▸ **Exercise**
Look for the line with "none -> orange round brick N12 level 1"; please transcribe it and every later line in the entries exactly, up to the end, leaving pictures out.
[Extracted material]
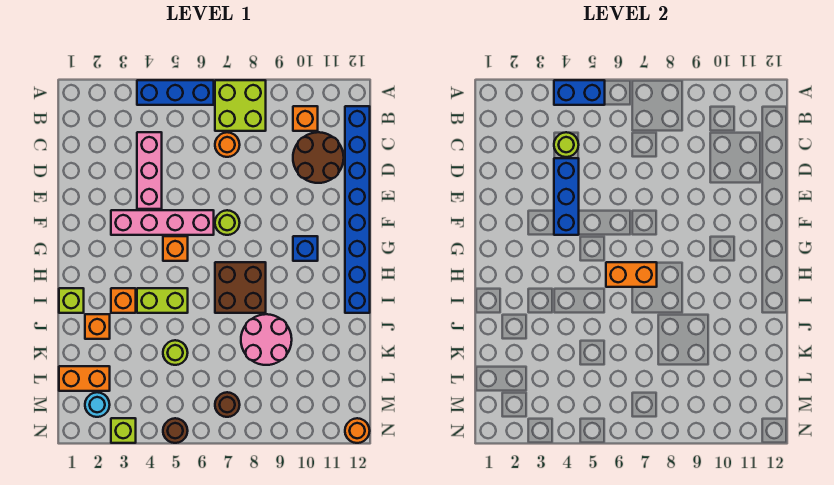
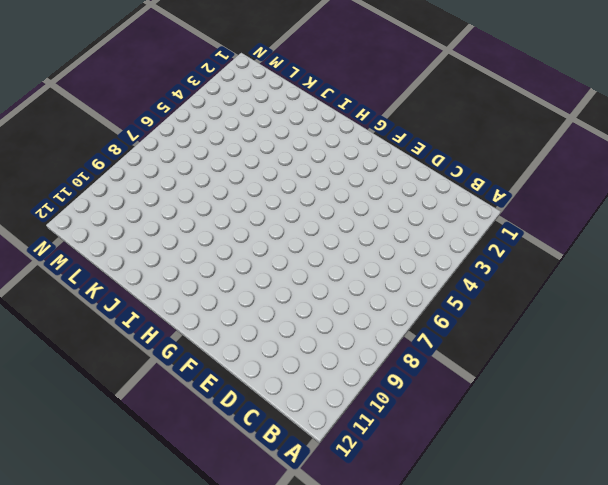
none -> blue brick A4:A6 level 1
none -> lime brick A7:B8 level 1
none -> orange brick B10 level 1

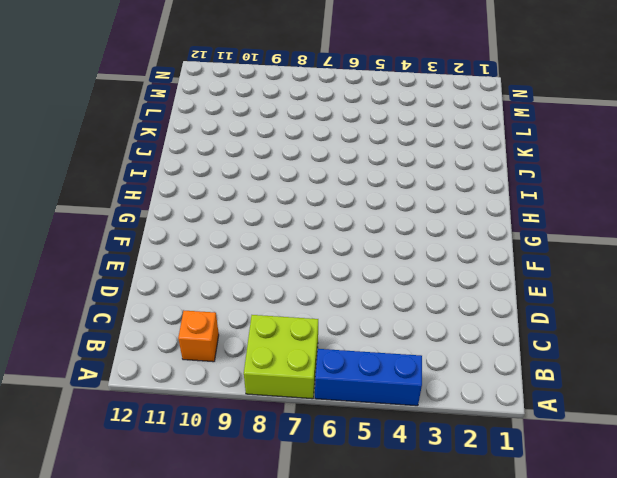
none -> blue brick B12:I12 level 1
none -> pink brick C4:E4 level 1
none -> orange round brick C7 level 1

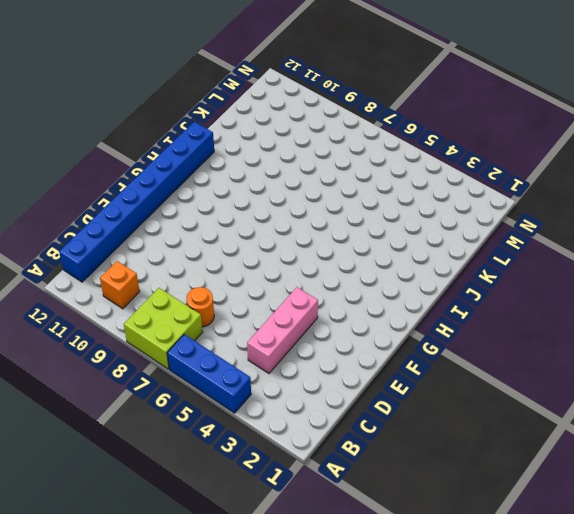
none -> brown round brick C10:D11 level 1
none -> pink brick F3:F6 level 1
none -> lime round brick F7 level 1

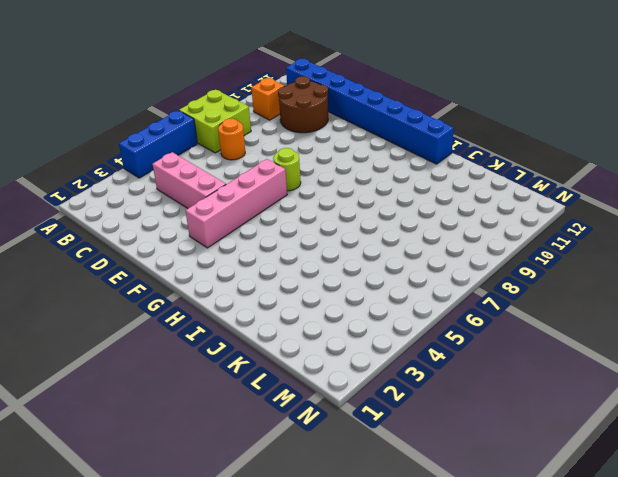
none -> orange brick G5 level 1
none -> blue brick G10 level 1
none -> brown brick H7:I8 level 1

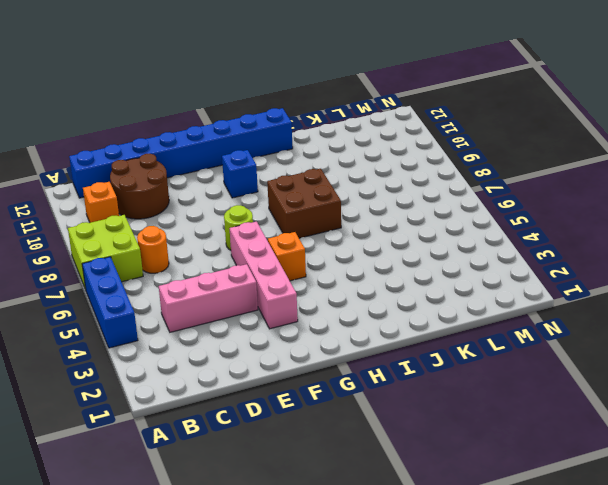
none -> lime brick I1 level 1
none -> orange brick I3 level 1
none -> lime brick I4:I5 level 1

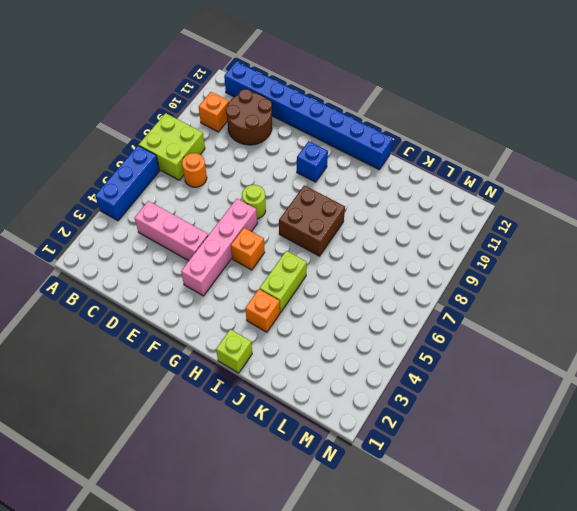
none -> orange brick J2 level 1
none -> pink round brick J8:K9 level 1
none -> lime round brick K5 level 1

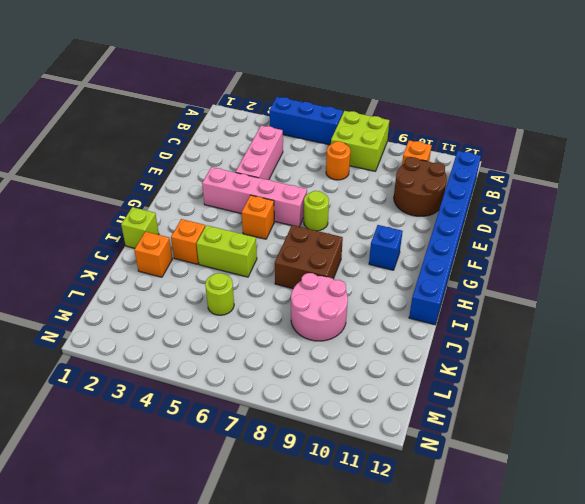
none -> orange brick L1:L2 level 1
none -> cyan round brick M2 level 1
none -> brown round brick M7 level 1

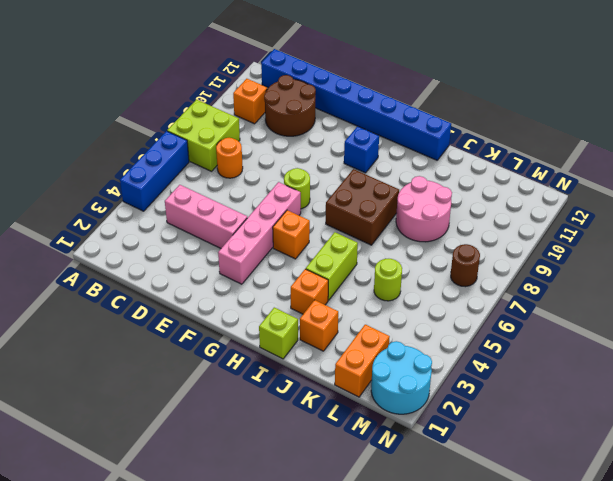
cyan round brick M1:N2 level 1 -> cyan round brick M2 level 1
none -> lime brick N3 level 1
none -> brown round brick N5 level 1
none -> orange round brick N12 level 1

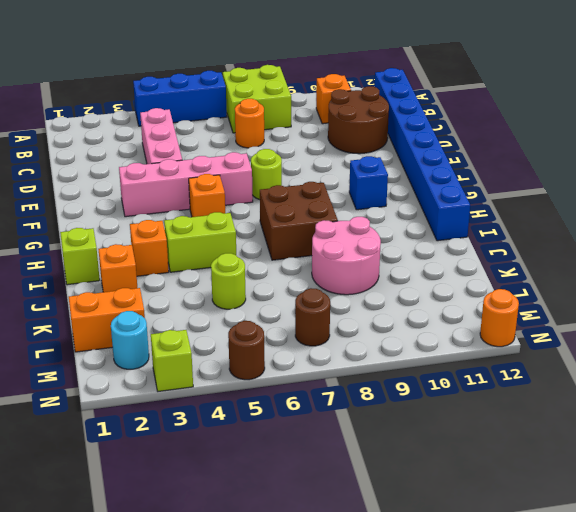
none -> blue brick A4:A5 level 2
none -> lime round brick C4 level 2
none -> blue brick D4:F4 level 2

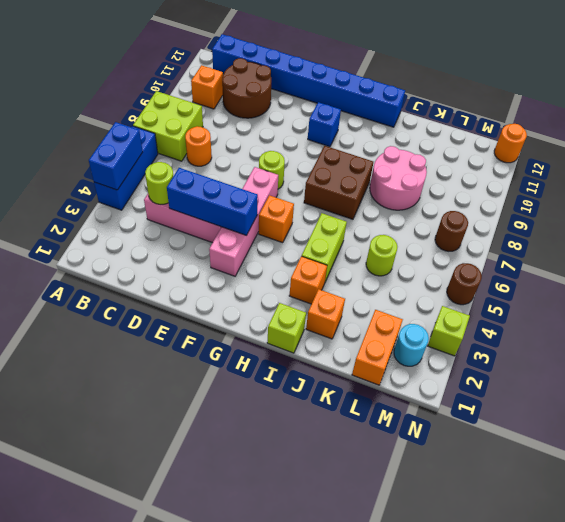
none -> orange brick H6:H7 level 2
[/Extracted material]
▸ **Result**
none -> orange round brick N12 level 1

none -> blue brick A4:A5 level 2
none -> lime round brick C4 level 2
none -> blue brick D4:F4 level 2

none -> orange brick H6:H7 level 2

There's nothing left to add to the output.